* [Problem requirements] Using the records below, give again exactly the lines from the line that contains "[468 162 519 208]" through the line that contains "relocated,red_vasise,(367 223 408", both ends included, and only those.
### Recorded information
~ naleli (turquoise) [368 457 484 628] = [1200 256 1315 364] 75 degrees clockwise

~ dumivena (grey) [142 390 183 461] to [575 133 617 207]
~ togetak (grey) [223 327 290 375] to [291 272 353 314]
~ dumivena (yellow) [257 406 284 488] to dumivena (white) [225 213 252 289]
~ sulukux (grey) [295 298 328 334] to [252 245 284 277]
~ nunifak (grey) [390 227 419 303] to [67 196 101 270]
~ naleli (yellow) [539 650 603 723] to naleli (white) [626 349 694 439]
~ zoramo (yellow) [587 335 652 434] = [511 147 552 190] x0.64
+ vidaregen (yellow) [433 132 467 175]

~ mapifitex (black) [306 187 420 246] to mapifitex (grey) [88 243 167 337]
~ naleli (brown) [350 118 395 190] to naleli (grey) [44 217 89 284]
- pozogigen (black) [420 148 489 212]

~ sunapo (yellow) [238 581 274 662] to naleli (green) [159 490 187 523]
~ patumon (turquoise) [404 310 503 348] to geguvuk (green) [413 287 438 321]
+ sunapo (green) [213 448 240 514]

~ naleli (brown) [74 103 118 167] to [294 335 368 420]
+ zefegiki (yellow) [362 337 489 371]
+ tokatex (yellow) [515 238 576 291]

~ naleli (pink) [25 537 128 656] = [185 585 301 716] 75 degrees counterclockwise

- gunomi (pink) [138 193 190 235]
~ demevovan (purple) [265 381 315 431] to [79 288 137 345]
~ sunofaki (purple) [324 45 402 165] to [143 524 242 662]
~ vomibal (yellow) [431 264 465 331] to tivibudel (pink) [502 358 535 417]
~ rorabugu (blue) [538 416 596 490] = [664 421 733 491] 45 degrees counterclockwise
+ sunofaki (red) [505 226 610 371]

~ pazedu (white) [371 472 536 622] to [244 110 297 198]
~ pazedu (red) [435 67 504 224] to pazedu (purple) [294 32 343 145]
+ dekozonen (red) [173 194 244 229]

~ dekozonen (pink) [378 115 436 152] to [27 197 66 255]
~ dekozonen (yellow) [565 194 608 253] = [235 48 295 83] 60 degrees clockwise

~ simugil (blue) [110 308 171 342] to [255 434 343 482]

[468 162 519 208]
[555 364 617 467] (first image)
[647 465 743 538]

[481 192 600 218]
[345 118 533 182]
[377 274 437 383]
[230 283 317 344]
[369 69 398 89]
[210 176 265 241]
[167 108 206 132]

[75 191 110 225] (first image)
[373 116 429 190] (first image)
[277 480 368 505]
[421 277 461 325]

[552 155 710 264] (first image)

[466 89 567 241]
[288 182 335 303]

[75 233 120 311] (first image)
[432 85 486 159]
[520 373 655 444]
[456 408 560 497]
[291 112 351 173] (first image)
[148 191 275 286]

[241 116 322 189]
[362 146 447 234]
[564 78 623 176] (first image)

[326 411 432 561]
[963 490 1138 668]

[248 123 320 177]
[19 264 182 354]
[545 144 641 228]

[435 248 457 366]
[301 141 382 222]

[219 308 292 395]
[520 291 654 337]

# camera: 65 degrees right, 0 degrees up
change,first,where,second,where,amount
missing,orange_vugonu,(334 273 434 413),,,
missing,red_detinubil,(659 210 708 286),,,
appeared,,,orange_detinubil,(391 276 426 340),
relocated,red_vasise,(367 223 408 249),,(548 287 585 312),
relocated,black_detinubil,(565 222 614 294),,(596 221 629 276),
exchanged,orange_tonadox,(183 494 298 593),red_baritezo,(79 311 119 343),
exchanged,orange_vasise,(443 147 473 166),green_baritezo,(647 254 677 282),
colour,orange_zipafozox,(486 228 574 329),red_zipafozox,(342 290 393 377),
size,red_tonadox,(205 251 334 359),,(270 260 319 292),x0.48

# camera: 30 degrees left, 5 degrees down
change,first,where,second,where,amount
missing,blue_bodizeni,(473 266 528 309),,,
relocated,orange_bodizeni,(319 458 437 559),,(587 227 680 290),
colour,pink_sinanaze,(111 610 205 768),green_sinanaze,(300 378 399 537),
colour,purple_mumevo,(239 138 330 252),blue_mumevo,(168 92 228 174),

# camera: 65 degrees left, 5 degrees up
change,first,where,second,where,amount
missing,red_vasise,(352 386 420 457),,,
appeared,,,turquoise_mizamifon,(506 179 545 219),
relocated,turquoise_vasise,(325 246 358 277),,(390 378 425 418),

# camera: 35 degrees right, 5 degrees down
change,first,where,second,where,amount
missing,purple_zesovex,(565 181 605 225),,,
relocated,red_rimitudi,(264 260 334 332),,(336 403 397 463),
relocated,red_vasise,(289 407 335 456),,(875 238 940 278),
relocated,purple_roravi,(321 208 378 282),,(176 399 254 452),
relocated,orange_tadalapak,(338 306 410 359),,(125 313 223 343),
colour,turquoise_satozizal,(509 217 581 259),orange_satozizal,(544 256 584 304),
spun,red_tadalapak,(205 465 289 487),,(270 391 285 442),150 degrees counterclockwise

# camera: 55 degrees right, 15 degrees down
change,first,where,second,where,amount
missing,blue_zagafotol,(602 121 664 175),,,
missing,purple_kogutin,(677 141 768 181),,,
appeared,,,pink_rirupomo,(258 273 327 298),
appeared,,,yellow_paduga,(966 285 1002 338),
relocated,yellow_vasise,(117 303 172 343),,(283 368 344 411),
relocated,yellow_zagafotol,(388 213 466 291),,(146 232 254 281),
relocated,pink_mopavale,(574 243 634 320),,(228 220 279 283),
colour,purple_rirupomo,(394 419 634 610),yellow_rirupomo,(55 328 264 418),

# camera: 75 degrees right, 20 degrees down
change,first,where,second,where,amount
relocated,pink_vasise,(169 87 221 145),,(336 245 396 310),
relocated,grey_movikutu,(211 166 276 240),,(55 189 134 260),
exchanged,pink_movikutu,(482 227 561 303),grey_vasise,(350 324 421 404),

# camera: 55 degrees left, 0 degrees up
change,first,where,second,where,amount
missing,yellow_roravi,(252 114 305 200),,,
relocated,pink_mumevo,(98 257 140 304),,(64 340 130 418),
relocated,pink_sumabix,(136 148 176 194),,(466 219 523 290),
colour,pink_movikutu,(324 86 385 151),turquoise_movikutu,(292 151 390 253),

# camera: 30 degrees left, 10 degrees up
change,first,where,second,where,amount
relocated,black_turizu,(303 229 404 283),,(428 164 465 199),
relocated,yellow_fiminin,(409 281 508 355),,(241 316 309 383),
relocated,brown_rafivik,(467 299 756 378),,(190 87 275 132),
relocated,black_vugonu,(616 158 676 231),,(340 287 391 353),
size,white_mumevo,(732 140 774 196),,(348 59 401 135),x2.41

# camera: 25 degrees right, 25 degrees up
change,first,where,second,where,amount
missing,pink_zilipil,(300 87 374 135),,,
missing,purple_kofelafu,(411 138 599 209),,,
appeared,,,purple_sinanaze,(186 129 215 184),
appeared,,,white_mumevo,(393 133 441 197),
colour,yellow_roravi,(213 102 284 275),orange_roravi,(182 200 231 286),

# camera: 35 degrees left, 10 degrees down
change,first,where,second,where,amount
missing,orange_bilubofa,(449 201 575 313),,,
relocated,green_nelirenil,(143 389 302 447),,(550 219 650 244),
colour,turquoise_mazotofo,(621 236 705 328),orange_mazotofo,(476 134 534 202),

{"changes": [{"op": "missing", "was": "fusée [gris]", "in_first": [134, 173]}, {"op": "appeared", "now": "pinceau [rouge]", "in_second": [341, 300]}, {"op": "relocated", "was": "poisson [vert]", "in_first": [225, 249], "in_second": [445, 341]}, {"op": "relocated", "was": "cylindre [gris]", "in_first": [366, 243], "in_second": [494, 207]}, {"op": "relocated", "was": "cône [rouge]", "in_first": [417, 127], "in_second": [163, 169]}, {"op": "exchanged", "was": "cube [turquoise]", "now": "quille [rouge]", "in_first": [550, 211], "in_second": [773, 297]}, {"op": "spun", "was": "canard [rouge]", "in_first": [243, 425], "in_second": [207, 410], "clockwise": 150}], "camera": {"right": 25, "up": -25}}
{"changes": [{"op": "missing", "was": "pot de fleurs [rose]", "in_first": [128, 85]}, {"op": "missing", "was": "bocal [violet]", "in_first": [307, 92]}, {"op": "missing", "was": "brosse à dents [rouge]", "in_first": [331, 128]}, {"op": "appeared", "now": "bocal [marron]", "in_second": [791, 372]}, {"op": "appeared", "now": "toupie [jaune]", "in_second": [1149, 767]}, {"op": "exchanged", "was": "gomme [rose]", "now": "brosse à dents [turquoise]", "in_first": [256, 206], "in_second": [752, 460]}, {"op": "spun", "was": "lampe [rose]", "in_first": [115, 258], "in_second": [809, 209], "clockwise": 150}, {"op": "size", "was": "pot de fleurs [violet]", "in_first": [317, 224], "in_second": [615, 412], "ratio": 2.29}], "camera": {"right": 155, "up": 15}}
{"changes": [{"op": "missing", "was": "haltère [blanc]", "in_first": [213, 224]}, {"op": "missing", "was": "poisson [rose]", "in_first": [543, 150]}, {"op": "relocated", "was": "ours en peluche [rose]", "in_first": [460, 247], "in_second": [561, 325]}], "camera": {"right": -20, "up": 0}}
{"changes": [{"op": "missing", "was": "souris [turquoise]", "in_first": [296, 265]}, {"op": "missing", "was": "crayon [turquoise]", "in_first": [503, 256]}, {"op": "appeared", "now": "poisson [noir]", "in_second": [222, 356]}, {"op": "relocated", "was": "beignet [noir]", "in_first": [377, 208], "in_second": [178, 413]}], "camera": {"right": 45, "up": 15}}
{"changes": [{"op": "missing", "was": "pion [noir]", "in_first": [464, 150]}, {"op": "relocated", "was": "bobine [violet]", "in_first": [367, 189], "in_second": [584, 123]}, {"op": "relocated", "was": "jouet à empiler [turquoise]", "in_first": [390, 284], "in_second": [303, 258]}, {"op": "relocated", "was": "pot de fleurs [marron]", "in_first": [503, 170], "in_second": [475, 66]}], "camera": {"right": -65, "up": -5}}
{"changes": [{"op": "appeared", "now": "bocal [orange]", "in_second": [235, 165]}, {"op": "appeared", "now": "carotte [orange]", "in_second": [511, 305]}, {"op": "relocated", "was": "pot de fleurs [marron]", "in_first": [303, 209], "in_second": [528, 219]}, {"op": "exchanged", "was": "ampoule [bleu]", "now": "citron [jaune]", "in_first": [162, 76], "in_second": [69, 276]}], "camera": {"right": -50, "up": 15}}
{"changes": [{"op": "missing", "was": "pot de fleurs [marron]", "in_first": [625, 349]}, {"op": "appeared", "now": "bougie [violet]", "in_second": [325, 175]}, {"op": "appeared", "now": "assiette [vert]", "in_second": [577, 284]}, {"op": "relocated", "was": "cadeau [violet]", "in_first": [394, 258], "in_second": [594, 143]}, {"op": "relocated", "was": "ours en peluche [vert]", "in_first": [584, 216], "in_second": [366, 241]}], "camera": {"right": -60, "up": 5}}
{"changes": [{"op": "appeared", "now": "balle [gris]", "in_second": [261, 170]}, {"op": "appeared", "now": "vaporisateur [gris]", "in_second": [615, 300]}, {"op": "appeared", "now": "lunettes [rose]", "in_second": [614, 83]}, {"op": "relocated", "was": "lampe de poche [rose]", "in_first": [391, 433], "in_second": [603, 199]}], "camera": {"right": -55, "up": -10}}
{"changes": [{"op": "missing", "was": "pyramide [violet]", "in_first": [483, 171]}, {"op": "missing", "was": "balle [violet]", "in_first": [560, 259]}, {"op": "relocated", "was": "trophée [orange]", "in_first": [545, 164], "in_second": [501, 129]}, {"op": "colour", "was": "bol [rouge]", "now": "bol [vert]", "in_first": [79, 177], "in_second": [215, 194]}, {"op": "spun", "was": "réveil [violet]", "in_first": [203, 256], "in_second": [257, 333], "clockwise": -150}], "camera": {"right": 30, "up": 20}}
######
* [Answer space]
[468 162 519 208]
[555 364 617 467] (first image)
[647 465 743 538]

[481 192 600 218]
[345 118 533 182]
[377 274 437 383]
[230 283 317 344]
[369 69 398 89]
[210 176 265 241]
[167 108 206 132]

[75 191 110 225] (first image)
[373 116 429 190] (first image)
[277 480 368 505]
[421 277 461 325]

[552 155 710 264] (first image)

[466 89 567 241]
[288 182 335 303]

[75 233 120 311] (first image)
[432 85 486 159]
[520 373 655 444]
[456 408 560 497]
[291 112 351 173] (first image)
[148 191 275 286]

[241 116 322 189]
[362 146 447 234]
[564 78 623 176] (first image)

[326 411 432 561]
[963 490 1138 668]

[248 123 320 177]
[19 264 182 354]
[545 144 641 228]

[435 248 457 366]
[301 141 382 222]

[219 308 292 395]
[520 291 654 337]

# camera: 65 degrees right, 0 degrees up
change,first,where,second,where,amount
missing,orange_vugonu,(334 273 434 413),,,
missing,red_detinubil,(659 210 708 286),,,
appeared,,,orange_detinubil,(391 276 426 340),
relocated,red_vasise,(367 223 408 249),,(548 287 585 312),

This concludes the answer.